[Collected data]

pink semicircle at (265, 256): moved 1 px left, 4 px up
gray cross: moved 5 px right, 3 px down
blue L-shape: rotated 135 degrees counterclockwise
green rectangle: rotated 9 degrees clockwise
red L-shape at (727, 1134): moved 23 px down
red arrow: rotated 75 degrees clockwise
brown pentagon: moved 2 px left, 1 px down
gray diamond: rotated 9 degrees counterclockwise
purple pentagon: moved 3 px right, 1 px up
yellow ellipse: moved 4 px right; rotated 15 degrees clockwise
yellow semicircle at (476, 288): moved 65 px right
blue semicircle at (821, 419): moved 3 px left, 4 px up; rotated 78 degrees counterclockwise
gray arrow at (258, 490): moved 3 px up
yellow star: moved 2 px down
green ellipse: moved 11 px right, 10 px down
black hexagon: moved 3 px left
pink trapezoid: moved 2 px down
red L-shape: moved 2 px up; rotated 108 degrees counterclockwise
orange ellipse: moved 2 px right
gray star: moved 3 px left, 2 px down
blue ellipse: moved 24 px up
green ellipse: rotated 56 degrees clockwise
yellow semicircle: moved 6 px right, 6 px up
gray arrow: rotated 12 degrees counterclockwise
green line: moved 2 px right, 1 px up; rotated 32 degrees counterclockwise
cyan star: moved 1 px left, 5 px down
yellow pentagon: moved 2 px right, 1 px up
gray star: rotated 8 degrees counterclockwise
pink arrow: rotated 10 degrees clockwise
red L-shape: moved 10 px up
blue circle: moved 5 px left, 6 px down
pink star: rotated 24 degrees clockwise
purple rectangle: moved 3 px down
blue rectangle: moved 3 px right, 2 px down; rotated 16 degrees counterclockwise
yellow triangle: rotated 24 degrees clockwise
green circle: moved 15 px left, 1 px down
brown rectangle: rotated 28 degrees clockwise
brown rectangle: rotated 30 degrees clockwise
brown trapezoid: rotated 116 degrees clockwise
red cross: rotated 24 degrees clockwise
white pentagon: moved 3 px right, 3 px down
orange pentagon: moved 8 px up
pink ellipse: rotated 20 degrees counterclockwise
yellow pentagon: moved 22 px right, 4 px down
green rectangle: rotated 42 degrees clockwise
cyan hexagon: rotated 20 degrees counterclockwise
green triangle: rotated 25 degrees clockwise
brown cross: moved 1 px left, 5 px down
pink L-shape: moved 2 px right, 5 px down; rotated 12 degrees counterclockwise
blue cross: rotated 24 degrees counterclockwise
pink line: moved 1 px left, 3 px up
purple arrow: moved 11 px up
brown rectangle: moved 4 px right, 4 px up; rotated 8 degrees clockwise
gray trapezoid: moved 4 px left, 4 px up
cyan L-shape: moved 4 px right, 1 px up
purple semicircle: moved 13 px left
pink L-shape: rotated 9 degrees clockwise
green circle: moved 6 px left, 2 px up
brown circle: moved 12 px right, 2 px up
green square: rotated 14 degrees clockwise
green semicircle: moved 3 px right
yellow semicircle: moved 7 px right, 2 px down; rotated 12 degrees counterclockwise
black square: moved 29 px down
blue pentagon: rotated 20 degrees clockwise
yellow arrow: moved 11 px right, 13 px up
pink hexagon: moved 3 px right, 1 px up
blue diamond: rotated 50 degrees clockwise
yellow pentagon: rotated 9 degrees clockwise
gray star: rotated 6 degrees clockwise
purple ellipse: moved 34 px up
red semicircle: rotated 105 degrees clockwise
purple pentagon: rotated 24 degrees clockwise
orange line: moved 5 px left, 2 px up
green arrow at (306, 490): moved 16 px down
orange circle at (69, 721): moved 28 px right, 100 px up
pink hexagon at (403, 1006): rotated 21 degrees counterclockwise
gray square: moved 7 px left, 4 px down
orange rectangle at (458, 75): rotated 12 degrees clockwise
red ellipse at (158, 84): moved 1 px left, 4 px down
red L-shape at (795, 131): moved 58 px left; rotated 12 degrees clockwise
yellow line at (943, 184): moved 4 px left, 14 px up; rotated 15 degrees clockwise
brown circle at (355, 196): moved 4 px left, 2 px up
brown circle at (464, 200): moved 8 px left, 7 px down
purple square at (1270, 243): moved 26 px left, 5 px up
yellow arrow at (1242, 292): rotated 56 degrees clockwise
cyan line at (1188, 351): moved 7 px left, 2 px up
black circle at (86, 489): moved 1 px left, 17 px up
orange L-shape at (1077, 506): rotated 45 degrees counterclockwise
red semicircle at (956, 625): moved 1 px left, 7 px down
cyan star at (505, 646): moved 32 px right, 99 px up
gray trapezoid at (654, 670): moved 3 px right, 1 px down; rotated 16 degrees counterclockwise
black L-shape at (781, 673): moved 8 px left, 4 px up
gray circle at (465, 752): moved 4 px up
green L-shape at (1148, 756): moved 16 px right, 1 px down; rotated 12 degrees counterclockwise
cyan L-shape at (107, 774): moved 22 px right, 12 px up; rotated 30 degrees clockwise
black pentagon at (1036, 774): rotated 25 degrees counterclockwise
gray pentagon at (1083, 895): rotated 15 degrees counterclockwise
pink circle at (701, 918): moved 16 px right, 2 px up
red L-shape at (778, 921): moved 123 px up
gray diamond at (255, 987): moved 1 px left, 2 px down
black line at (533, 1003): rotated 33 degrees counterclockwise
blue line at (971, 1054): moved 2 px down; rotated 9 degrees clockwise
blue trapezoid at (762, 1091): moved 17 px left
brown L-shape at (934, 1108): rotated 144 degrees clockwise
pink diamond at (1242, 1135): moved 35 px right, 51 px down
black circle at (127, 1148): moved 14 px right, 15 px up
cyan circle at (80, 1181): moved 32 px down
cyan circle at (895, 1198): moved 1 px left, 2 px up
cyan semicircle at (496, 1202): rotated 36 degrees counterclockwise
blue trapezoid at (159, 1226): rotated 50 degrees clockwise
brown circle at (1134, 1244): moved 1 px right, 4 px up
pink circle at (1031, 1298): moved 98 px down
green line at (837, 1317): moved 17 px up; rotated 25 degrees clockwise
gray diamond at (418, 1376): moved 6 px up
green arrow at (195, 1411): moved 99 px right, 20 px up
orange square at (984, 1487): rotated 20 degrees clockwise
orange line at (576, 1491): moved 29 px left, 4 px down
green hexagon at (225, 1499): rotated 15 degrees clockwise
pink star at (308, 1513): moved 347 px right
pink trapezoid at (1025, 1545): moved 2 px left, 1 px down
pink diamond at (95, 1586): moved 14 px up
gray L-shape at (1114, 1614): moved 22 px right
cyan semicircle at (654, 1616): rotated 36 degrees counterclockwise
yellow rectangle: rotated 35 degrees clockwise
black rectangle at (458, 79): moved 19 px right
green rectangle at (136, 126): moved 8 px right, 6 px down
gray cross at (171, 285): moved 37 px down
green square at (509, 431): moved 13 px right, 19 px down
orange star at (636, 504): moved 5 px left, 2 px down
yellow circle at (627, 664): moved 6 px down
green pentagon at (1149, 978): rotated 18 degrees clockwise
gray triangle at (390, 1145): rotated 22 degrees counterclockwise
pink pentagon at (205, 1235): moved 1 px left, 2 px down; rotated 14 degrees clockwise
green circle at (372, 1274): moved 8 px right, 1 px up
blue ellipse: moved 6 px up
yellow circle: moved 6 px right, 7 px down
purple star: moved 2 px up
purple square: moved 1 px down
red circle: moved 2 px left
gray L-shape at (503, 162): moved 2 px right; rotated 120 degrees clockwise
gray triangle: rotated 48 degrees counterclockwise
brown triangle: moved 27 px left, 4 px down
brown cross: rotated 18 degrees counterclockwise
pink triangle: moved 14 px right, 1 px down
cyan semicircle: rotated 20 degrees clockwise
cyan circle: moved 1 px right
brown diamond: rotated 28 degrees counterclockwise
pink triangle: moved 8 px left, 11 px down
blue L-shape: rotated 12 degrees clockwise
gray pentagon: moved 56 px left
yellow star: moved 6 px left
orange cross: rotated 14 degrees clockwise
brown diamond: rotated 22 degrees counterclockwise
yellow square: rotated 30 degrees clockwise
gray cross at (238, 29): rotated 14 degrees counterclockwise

■ Exercise requirements: Print, without alteration, only the lines above between the one holding "gray L-shape at (1114, 1614): moved" and the one holding "yellow circle at (627, 664): moved 6 px down", inclusive.

■ Solved exercise:
gray L-shape at (1114, 1614): moved 22 px right
cyan semicircle at (654, 1616): rotated 36 degrees counterclockwise
yellow rectangle: rotated 35 degrees clockwise
black rectangle at (458, 79): moved 19 px right
green rectangle at (136, 126): moved 8 px right, 6 px down
gray cross at (171, 285): moved 37 px down
green square at (509, 431): moved 13 px right, 19 px down
orange star at (636, 504): moved 5 px left, 2 px down
yellow circle at (627, 664): moved 6 px down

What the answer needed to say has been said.